- Problem requirements
In the records below, find the line containing "R16: 39k (VCC, n15) -> 39k (VCC, n10)", then reproduce that line and every one after it to the end, exactly and alone.

- Exercise material
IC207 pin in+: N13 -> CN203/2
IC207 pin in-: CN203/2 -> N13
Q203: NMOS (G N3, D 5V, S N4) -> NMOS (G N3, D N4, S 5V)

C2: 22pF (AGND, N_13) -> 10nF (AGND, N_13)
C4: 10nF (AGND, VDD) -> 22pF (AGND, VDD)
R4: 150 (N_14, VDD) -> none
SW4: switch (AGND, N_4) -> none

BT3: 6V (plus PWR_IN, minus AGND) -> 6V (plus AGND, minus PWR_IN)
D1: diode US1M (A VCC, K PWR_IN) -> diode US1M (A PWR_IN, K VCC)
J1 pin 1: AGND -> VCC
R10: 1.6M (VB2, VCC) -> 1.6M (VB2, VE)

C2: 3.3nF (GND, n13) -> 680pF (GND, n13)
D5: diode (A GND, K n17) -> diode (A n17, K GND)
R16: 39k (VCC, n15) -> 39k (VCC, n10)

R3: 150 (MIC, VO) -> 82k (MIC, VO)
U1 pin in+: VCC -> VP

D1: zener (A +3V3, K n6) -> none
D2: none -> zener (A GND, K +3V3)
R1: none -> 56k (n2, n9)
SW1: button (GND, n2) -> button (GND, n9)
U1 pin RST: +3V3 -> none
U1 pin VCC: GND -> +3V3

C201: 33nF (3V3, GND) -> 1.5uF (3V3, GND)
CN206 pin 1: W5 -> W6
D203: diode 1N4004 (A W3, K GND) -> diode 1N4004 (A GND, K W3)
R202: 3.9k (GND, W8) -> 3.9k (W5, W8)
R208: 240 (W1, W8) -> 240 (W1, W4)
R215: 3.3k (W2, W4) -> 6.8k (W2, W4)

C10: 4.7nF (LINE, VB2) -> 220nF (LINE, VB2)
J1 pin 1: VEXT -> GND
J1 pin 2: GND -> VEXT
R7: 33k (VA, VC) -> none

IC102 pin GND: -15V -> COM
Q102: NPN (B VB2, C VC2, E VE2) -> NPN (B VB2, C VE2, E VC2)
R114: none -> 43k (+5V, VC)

- Result of this exercise
R16: 39k (VCC, n15) -> 39k (VCC, n10)

R3: 150 (MIC, VO) -> 82k (MIC, VO)
U1 pin in+: VCC -> VP

D1: zener (A +3V3, K n6) -> none
D2: none -> zener (A GND, K +3V3)
R1: none -> 56k (n2, n9)
SW1: button (GND, n2) -> button (GND, n9)
U1 pin RST: +3V3 -> none
U1 pin VCC: GND -> +3V3

C201: 33nF (3V3, GND) -> 1.5uF (3V3, GND)
CN206 pin 1: W5 -> W6
D203: diode 1N4004 (A W3, K GND) -> diode 1N4004 (A GND, K W3)
R202: 3.9k (GND, W8) -> 3.9k (W5, W8)
R208: 240 (W1, W8) -> 240 (W1, W4)
R215: 3.3k (W2, W4) -> 6.8k (W2, W4)

C10: 4.7nF (LINE, VB2) -> 220nF (LINE, VB2)
J1 pin 1: VEXT -> GND
J1 pin 2: GND -> VEXT
R7: 33k (VA, VC) -> none

IC102 pin GND: -15V -> COM
Q102: NPN (B VB2, C VC2, E VE2) -> NPN (B VB2, C VE2, E VC2)
R114: none -> 43k (+5V, VC)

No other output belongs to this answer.